• Activity
Repeat the records below exactly. Omit the pictures.

• Provided data
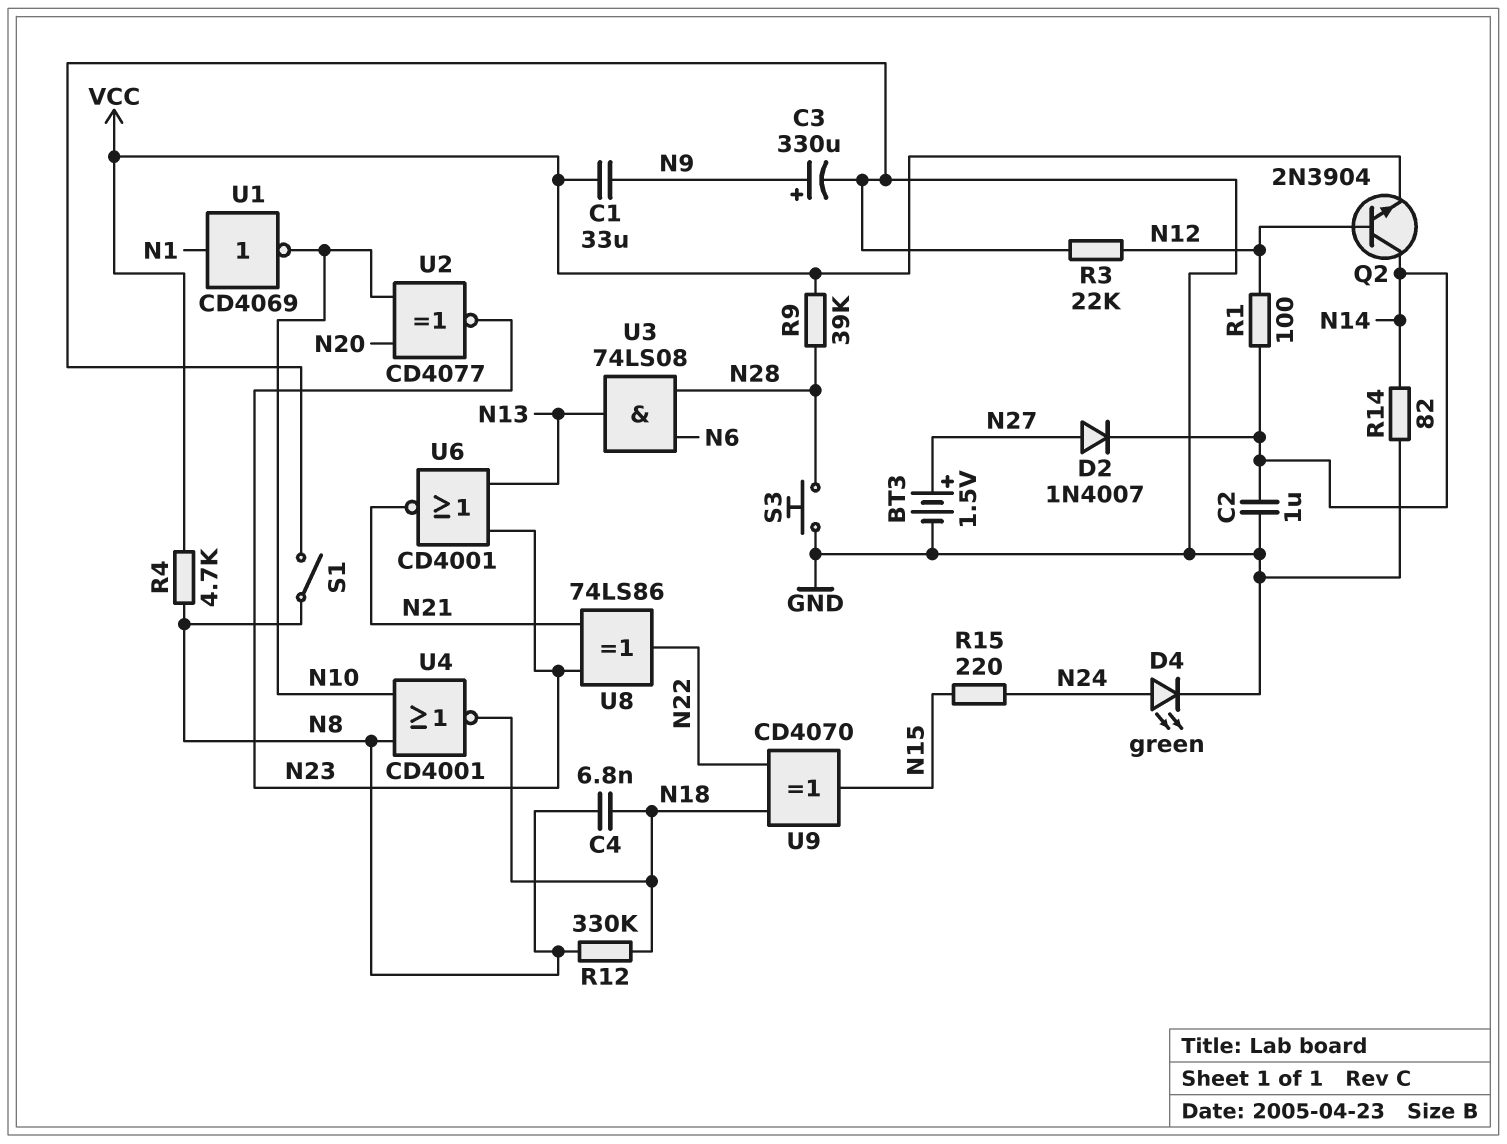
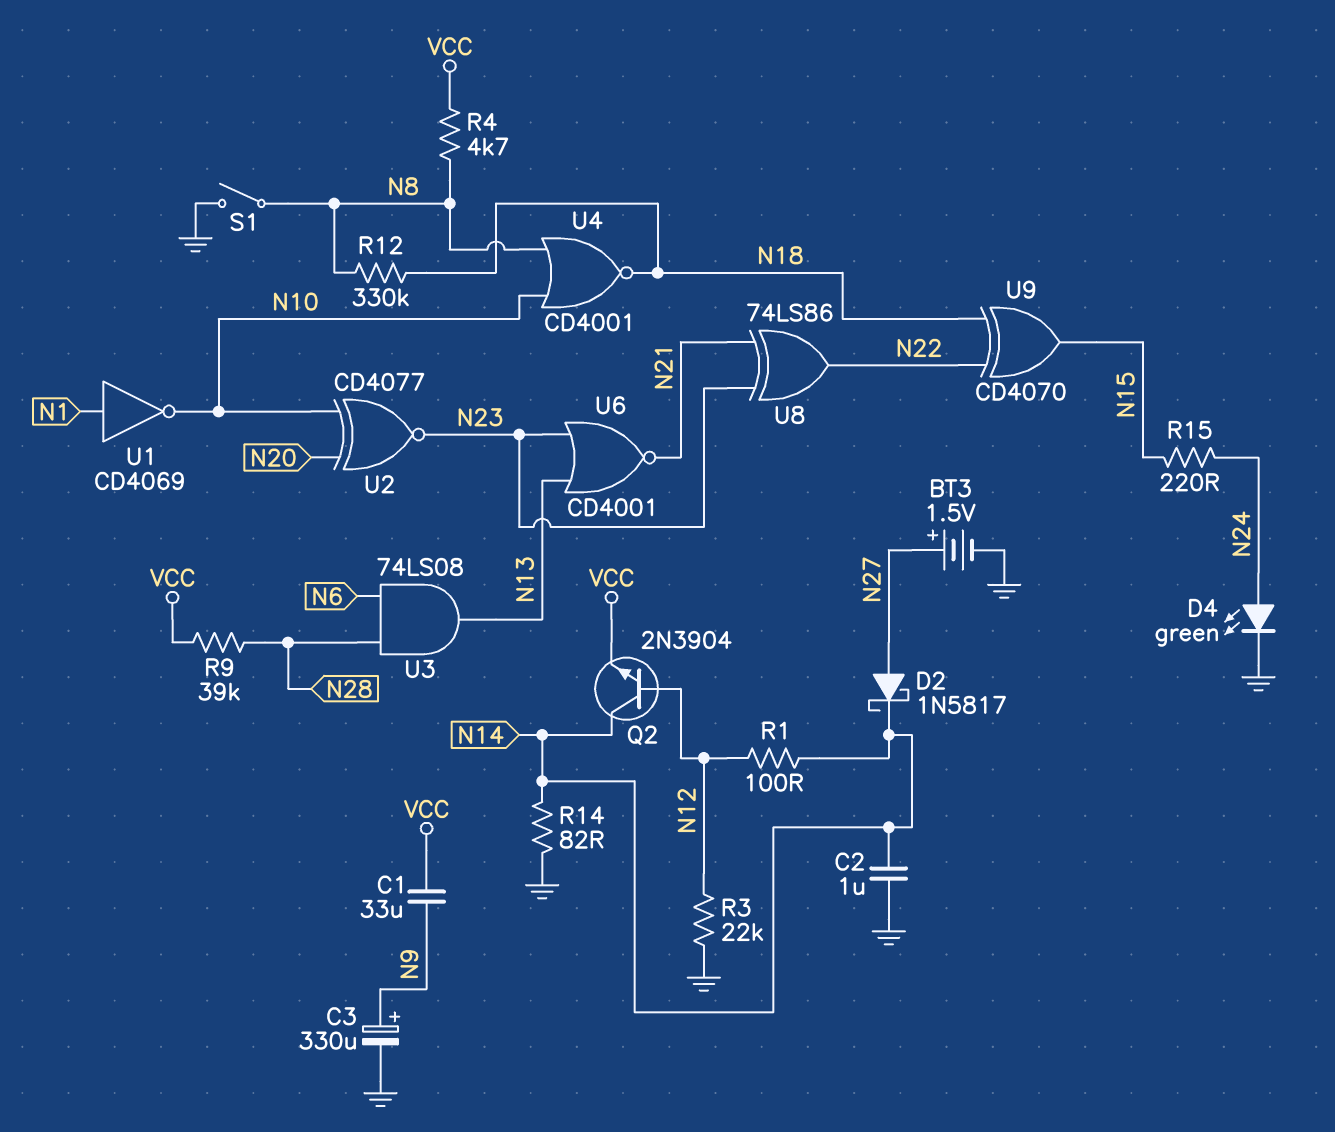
C4: 6.8nF (N8, N18) -> none
D2: diode 1N4007 (A N27, K N14) -> schottky 1N5817 (A N27, K N14)
S3: button (GND, N28) -> none

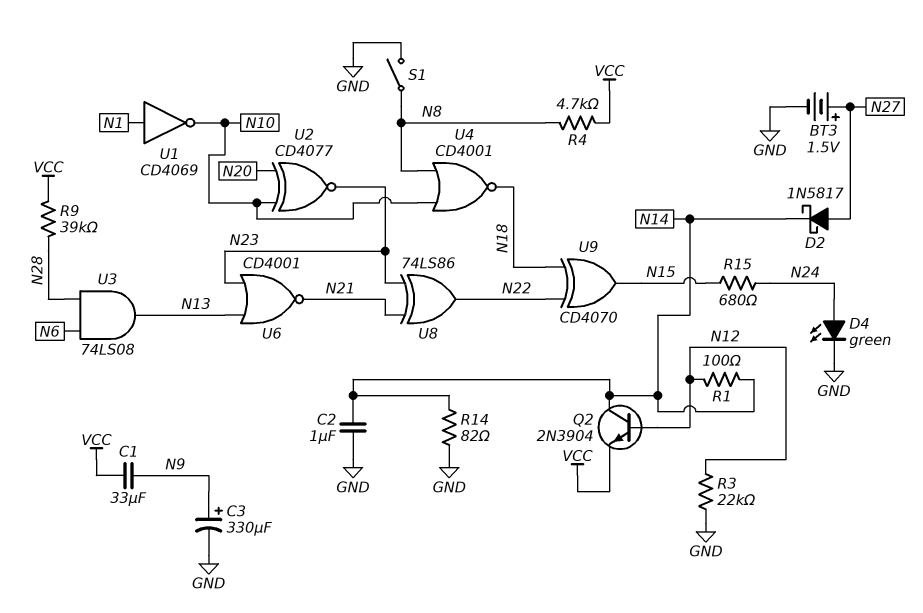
R12: 330k (N8, N18) -> none
R15: 220 (N15, N24) -> 680 (N15, N24)

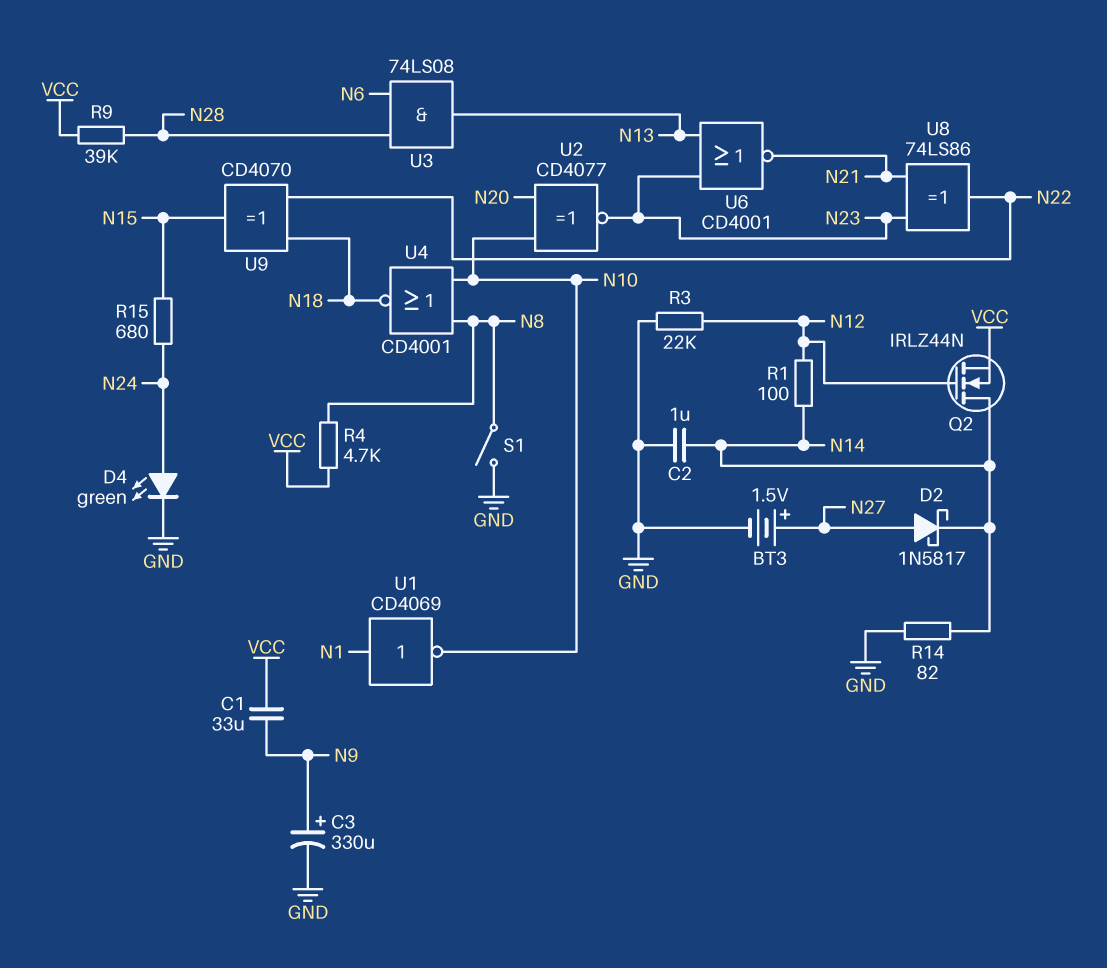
Q2: NPN 2N3904 (B N12, C N14, E VCC) -> NMOS IRLZ44N (G N12, D N14, S VCC)

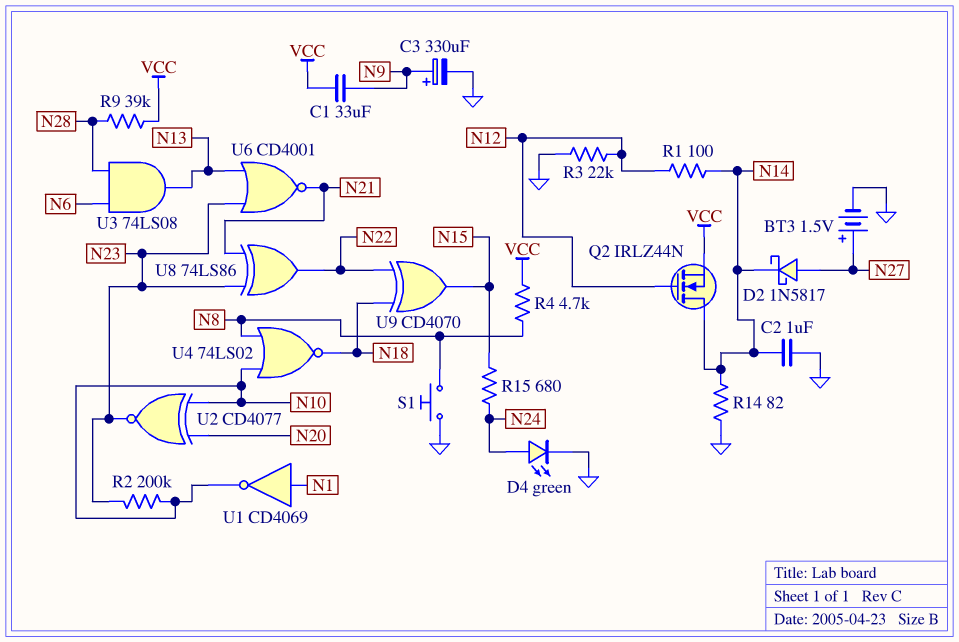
R2: none -> 200k (N10, N23)
S1: switch (GND, N8) -> button (GND, N8)
U4: NOR CD4001 (in N8, in N10, out N18) -> NOR 74LS02 (in N8, in N10, out N18)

• Written answer
C4: 6.8nF (N8, N18) -> none
D2: diode 1N4007 (A N27, K N14) -> schottky 1N5817 (A N27, K N14)
S3: button (GND, N28) -> none

R12: 330k (N8, N18) -> none
R15: 220 (N15, N24) -> 680 (N15, N24)

Q2: NPN 2N3904 (B N12, C N14, E VCC) -> NMOS IRLZ44N (G N12, D N14, S VCC)

R2: none -> 200k (N10, N23)
S1: switch (GND, N8) -> button (GND, N8)
U4: NOR CD4001 (in N8, in N10, out N18) -> NOR 74LS02 (in N8, in N10, out N18)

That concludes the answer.